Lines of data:

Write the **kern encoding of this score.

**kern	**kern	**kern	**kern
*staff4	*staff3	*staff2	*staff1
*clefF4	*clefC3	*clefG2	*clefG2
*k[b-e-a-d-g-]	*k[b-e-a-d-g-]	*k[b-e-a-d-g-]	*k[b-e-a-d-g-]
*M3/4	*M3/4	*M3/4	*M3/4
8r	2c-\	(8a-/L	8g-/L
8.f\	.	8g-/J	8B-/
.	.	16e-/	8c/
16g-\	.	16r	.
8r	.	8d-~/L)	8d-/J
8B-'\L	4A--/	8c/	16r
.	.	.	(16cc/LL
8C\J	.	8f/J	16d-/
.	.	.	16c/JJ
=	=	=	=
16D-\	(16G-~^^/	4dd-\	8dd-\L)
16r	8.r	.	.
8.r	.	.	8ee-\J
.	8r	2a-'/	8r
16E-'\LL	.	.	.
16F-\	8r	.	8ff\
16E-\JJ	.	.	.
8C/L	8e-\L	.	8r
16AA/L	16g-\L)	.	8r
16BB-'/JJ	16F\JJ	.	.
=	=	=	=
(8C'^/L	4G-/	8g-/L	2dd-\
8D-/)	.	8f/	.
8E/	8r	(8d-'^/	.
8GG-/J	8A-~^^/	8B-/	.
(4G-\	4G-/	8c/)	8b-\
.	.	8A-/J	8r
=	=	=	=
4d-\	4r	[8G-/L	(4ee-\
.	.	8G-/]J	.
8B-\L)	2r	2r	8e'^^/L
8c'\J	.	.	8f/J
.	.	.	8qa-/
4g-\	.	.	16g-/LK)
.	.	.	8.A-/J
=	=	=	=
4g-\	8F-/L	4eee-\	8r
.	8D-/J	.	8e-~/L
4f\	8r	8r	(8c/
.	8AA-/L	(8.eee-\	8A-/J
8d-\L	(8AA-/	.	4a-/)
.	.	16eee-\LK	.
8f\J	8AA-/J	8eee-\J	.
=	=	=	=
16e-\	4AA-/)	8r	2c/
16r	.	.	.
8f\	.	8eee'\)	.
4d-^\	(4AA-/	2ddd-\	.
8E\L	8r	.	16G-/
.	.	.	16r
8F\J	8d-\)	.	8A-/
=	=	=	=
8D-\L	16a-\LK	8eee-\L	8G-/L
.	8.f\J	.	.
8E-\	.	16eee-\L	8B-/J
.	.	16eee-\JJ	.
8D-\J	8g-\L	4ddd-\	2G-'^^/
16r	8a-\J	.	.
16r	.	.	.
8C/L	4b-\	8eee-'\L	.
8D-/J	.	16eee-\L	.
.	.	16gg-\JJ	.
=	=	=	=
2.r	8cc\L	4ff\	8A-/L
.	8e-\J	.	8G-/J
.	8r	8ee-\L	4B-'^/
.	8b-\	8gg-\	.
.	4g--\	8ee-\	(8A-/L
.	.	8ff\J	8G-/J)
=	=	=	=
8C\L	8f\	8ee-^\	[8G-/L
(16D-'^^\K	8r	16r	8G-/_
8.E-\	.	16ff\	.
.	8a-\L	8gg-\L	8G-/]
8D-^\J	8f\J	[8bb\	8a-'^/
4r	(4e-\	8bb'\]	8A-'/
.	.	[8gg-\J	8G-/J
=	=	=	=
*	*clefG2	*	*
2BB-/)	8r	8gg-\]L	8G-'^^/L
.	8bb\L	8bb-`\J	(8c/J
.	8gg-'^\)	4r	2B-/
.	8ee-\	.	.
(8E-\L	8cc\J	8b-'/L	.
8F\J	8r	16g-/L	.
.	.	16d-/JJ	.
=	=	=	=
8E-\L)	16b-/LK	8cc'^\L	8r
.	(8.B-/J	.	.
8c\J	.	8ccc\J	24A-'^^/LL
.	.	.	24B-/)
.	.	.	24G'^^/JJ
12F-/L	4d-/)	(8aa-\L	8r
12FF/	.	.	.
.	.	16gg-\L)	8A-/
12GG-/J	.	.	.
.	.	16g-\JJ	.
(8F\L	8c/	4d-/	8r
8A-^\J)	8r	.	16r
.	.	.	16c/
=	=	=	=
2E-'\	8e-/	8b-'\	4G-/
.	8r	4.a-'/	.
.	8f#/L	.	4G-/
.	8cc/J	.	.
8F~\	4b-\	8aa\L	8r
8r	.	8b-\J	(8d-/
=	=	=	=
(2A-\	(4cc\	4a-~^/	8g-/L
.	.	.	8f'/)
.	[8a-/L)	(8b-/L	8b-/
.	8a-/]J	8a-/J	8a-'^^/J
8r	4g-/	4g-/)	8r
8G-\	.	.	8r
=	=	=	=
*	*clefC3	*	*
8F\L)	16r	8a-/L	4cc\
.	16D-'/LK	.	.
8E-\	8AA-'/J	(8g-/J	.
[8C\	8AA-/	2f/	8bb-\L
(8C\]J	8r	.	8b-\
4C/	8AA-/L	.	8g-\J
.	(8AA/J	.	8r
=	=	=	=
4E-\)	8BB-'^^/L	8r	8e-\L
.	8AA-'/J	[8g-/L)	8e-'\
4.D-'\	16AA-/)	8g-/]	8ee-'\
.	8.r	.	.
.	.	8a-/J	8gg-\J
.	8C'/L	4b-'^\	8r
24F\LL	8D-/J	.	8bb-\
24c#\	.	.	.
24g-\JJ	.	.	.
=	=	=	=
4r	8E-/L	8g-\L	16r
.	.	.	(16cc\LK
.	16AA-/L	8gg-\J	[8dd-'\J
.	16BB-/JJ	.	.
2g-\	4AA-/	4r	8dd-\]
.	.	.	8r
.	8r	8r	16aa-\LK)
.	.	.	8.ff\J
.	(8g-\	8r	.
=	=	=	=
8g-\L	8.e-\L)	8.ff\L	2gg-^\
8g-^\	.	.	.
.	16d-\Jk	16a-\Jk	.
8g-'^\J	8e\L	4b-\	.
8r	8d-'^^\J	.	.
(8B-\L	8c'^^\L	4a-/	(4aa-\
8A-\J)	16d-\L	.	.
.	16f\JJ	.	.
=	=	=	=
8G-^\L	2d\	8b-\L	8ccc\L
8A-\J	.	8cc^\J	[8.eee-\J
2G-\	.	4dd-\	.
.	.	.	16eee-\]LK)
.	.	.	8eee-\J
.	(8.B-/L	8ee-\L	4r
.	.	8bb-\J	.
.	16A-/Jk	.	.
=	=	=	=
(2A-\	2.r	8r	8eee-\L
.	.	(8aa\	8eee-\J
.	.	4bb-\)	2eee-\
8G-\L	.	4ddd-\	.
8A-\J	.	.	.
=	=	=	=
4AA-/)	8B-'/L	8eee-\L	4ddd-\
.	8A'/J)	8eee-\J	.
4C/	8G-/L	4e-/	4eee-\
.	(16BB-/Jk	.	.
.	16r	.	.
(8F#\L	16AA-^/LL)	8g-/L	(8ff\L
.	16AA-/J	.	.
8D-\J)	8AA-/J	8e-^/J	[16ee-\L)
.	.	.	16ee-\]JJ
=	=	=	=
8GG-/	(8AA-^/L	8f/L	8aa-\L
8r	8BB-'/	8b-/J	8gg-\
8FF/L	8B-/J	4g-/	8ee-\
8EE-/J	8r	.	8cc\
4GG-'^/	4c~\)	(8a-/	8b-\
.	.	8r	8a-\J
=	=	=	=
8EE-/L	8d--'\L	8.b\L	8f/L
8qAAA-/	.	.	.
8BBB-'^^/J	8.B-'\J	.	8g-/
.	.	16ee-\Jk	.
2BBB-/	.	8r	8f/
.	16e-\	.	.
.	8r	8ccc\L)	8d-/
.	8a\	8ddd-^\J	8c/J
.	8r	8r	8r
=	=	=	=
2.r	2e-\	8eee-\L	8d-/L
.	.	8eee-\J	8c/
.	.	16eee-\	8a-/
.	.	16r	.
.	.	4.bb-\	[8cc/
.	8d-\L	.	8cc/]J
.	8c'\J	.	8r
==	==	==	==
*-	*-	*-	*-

# Requirement:
Find every line in the records above that contains the string "kern", and copy each of those lines.

# Written solution:
Write the **kern encoding of this score.
**kern	**kern	**kern	**kern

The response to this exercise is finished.